Exercise goal: Can you lay out the items below as a Markdown table with the columns Row and Line, covering only the part that opens with the line containing "green ellipse: rotated 15" and closes with the line containing "black L-shape: rotated 65 degrees clockwise", both ends included? Number each row, skip blank lines, and leave the pictures out.

Items:
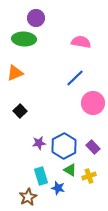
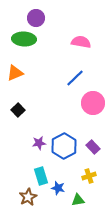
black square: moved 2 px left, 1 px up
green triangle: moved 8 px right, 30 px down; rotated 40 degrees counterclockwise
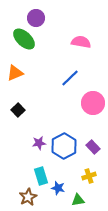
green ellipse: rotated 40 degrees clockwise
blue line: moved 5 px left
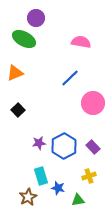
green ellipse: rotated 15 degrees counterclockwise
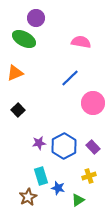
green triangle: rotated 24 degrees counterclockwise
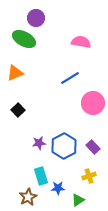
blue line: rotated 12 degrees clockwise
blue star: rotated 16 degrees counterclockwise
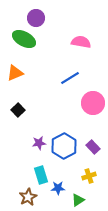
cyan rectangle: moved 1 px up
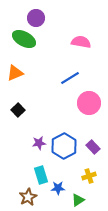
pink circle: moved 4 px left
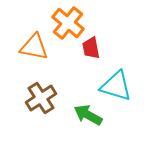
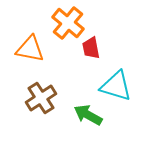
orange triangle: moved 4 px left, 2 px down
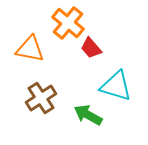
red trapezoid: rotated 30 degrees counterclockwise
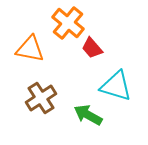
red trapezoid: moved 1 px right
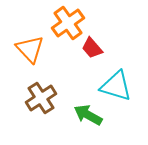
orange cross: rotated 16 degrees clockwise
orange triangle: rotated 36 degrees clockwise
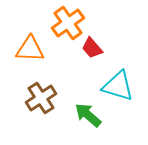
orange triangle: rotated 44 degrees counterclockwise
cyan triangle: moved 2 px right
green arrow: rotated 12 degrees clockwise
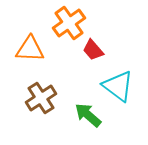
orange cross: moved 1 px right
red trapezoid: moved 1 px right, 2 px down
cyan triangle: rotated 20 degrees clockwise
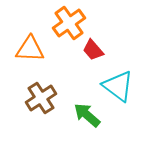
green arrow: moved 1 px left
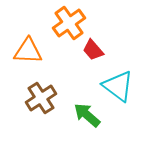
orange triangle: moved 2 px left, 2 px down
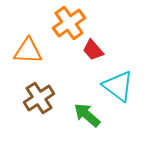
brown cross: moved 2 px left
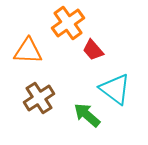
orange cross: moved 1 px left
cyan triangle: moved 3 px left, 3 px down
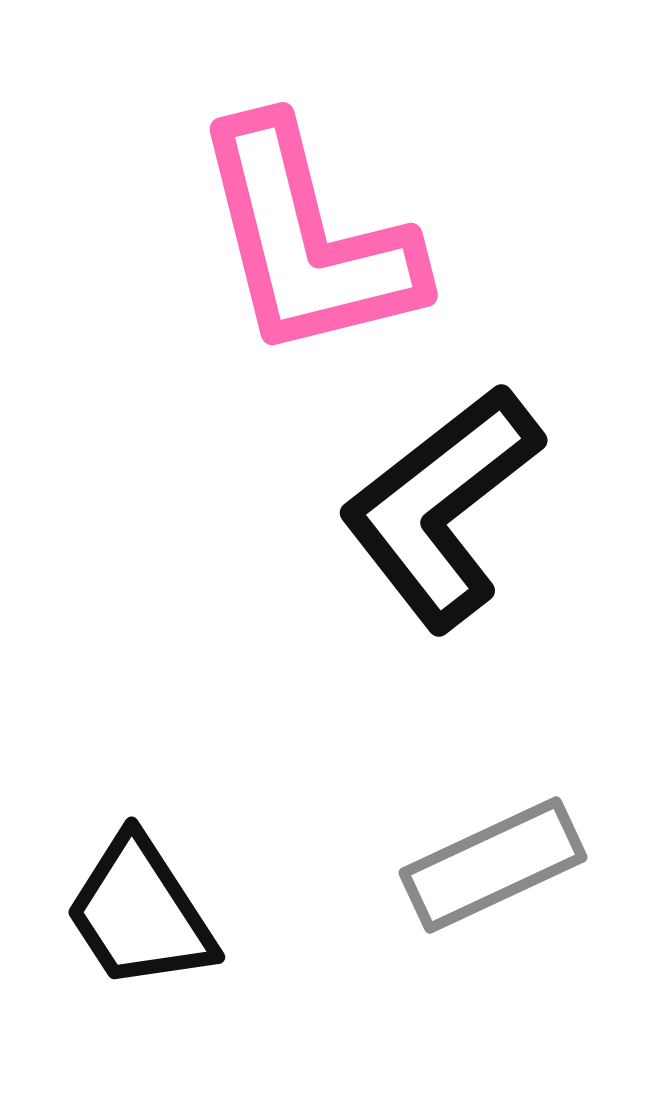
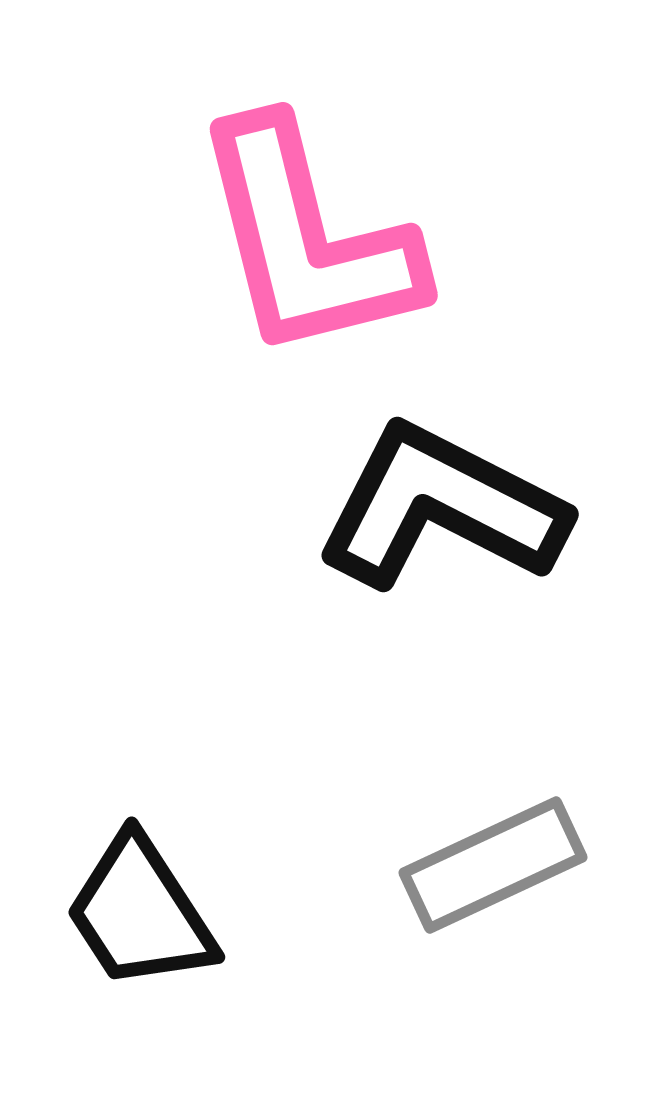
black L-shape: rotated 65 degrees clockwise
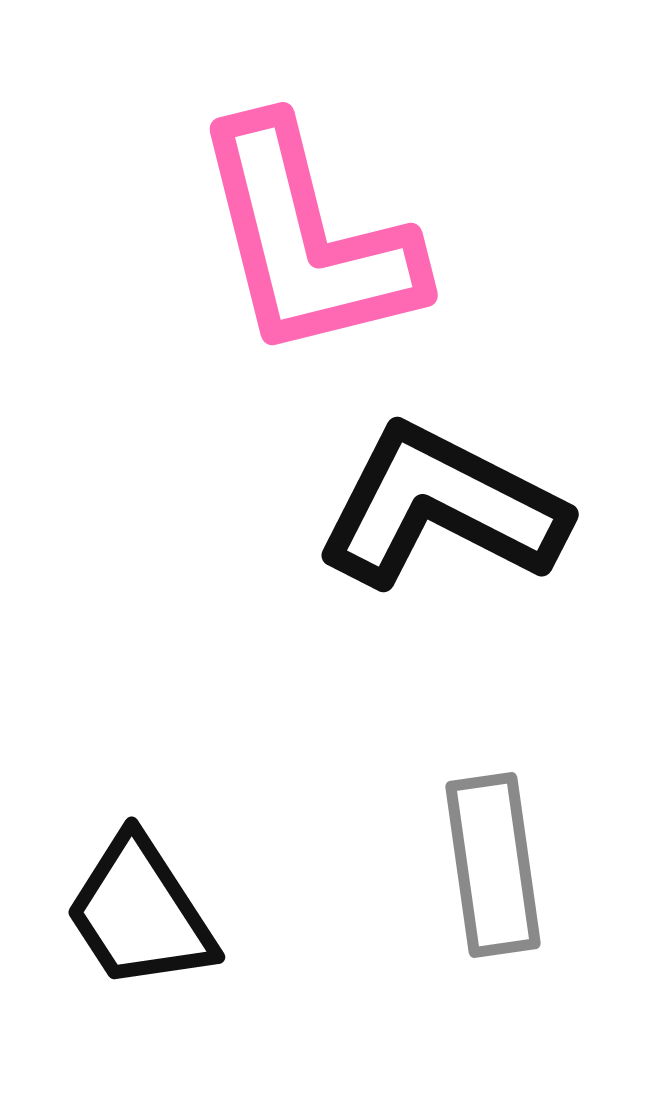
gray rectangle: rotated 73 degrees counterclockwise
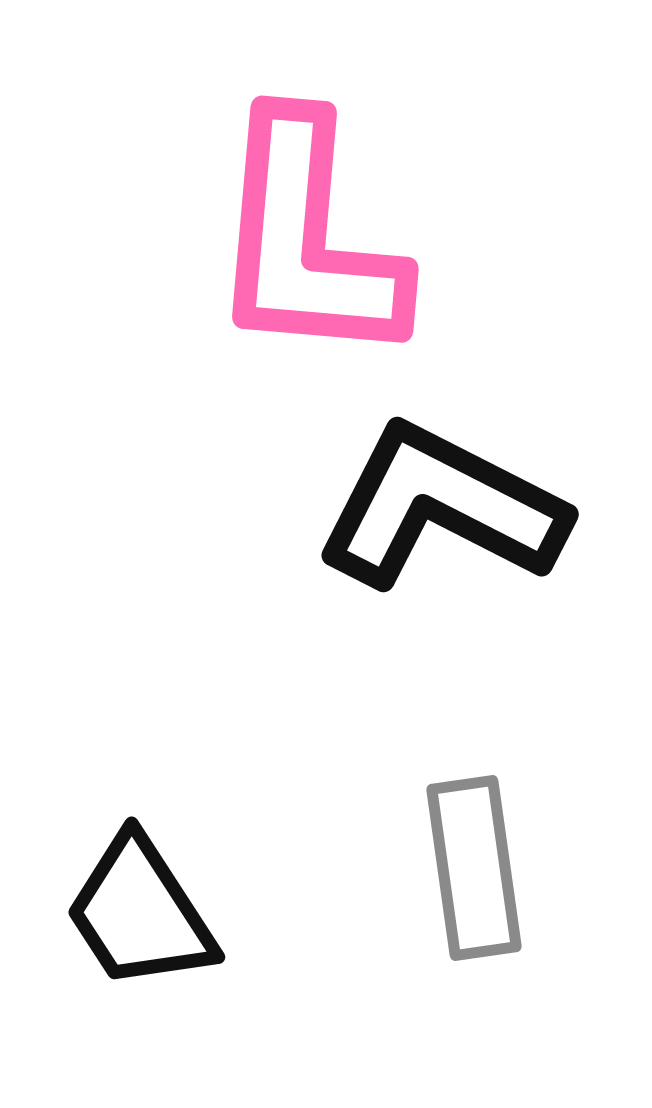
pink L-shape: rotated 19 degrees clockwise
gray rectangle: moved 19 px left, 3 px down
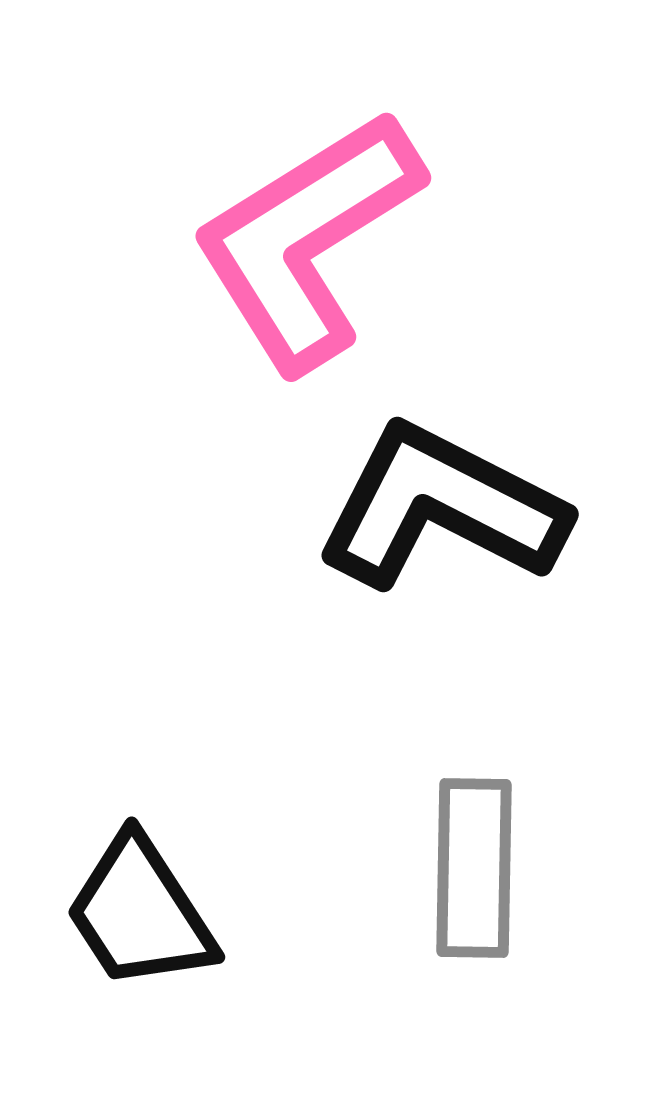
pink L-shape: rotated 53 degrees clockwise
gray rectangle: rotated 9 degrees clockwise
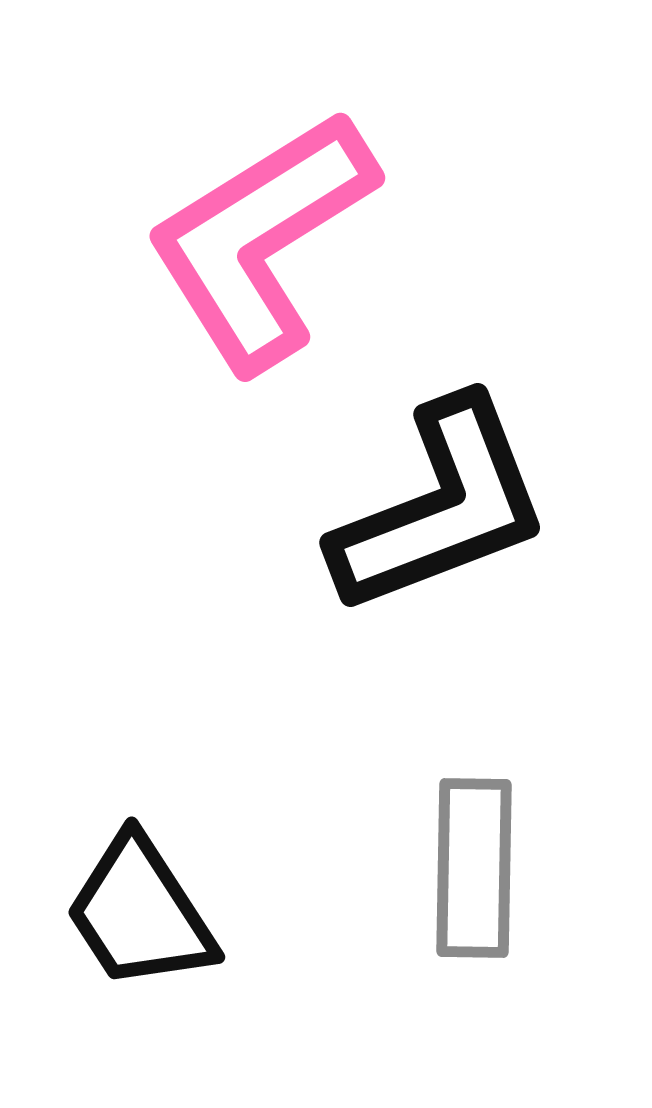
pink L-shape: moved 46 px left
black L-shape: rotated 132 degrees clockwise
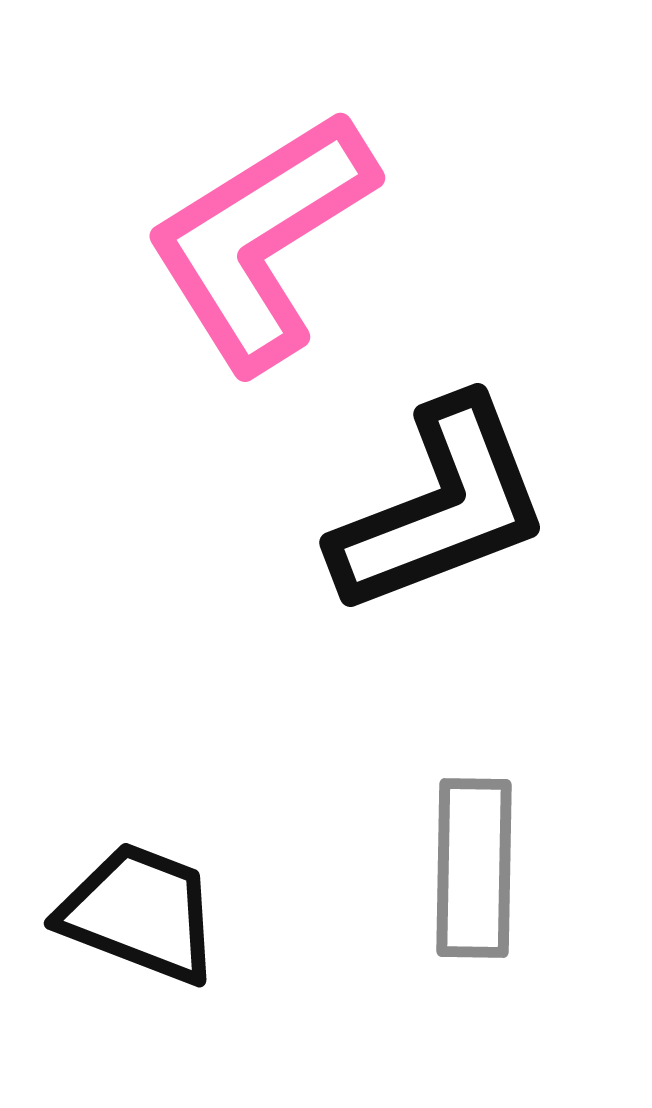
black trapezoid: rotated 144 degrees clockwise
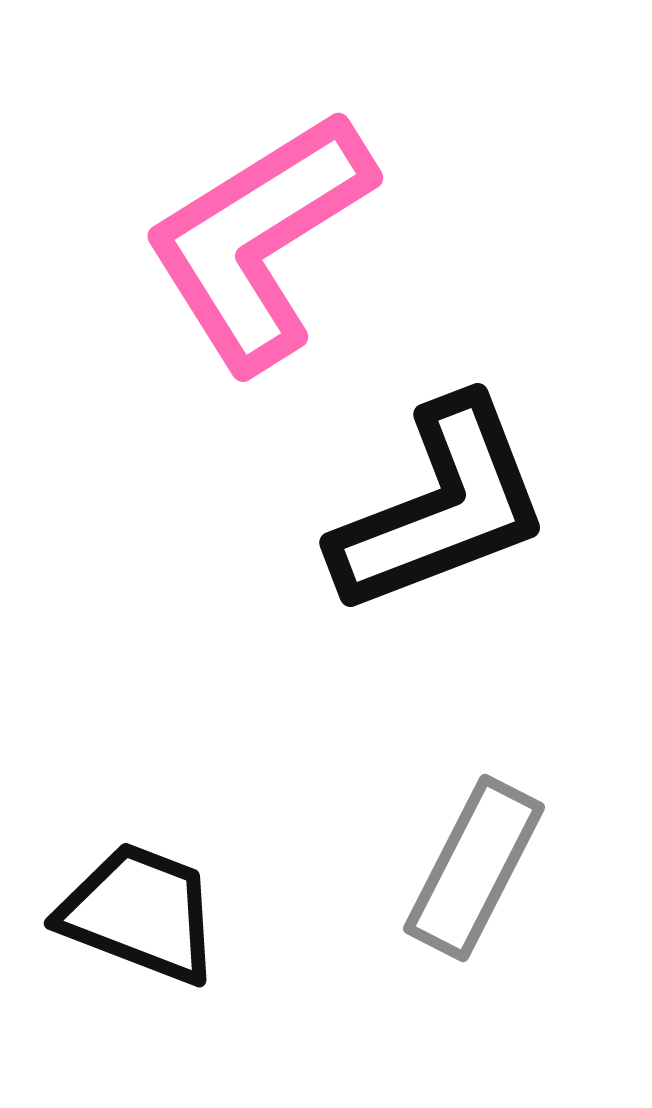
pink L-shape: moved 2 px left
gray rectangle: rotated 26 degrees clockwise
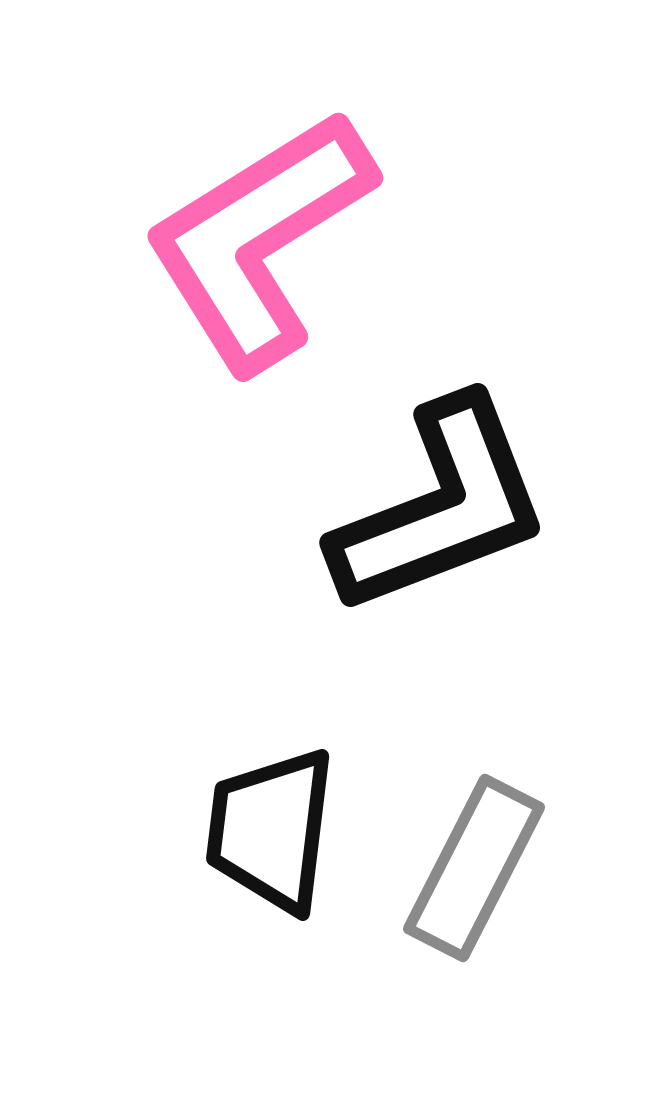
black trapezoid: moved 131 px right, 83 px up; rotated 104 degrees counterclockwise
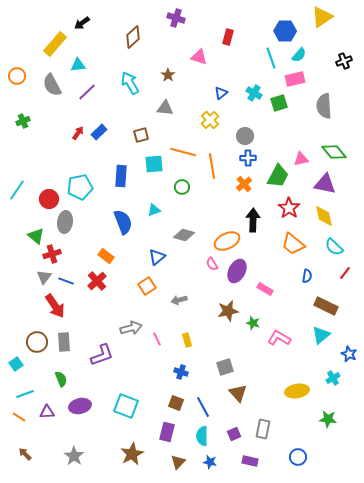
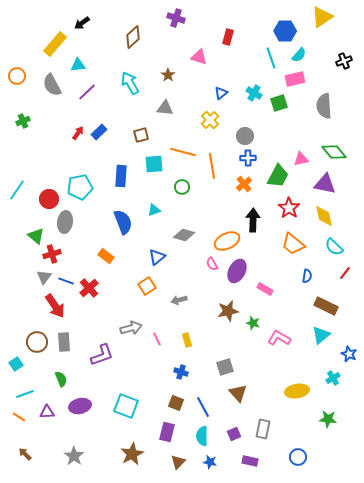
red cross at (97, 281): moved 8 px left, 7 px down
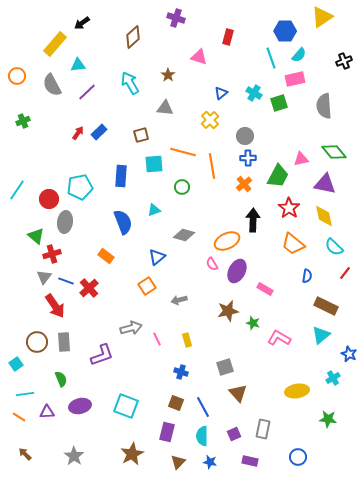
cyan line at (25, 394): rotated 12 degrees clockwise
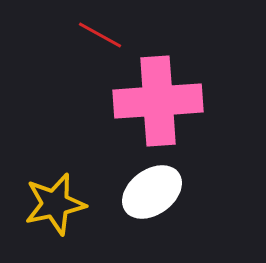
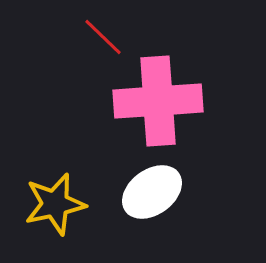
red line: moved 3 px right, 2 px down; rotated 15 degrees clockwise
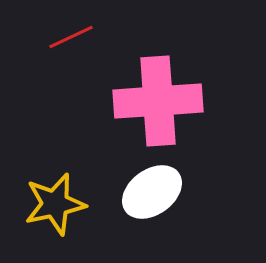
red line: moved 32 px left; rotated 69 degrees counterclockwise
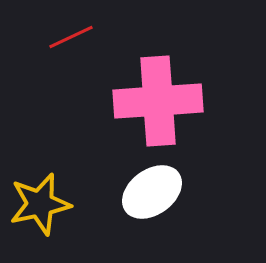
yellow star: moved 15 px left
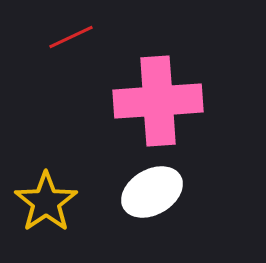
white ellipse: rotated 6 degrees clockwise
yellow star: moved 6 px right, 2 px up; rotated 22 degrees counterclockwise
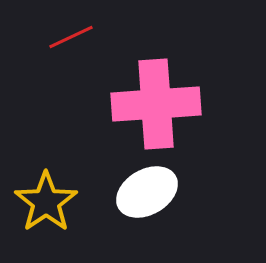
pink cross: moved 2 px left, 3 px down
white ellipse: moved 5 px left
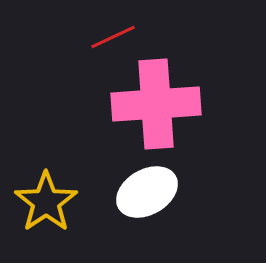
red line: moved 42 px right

Finished answer:
| Row | Line |
|---|---|
| 1 | green ellipse: rotated 15 degrees counterclockwise |
| 2 | green triangle: rotated 24 degrees counterclockwise |
| 3 | blue line: rotated 12 degrees clockwise |
| 4 | blue star: rotated 16 degrees counterclockwise |
| 5 | cyan rectangle: moved 1 px up |
| 6 | pink circle: moved 4 px left |
| 7 | orange triangle: moved 4 px left, 2 px down |
| 8 | red trapezoid: rotated 30 degrees counterclockwise |
| 9 | red trapezoid: moved 1 px right |
| 10 | orange cross: rotated 16 degrees clockwise |
| 11 | orange triangle: rotated 36 degrees clockwise |
| 12 | orange triangle: rotated 44 degrees counterclockwise |
| 13 | cyan triangle: moved 2 px right |
| 14 | green arrow: rotated 12 degrees clockwise |
| 15 | orange cross: moved 1 px right |
| 16 | red trapezoid: moved 1 px right, 2 px down |
| 17 | cyan triangle: rotated 20 degrees clockwise |
| 18 | green arrow: moved 1 px left |
| 19 | orange triangle: moved 2 px left, 2 px down |
| 20 | brown cross: moved 2 px left |
| 21 | orange cross: moved 1 px left |
| 22 | cyan triangle: moved 3 px left, 3 px down |
| 23 | black L-shape: rotated 65 degrees clockwise |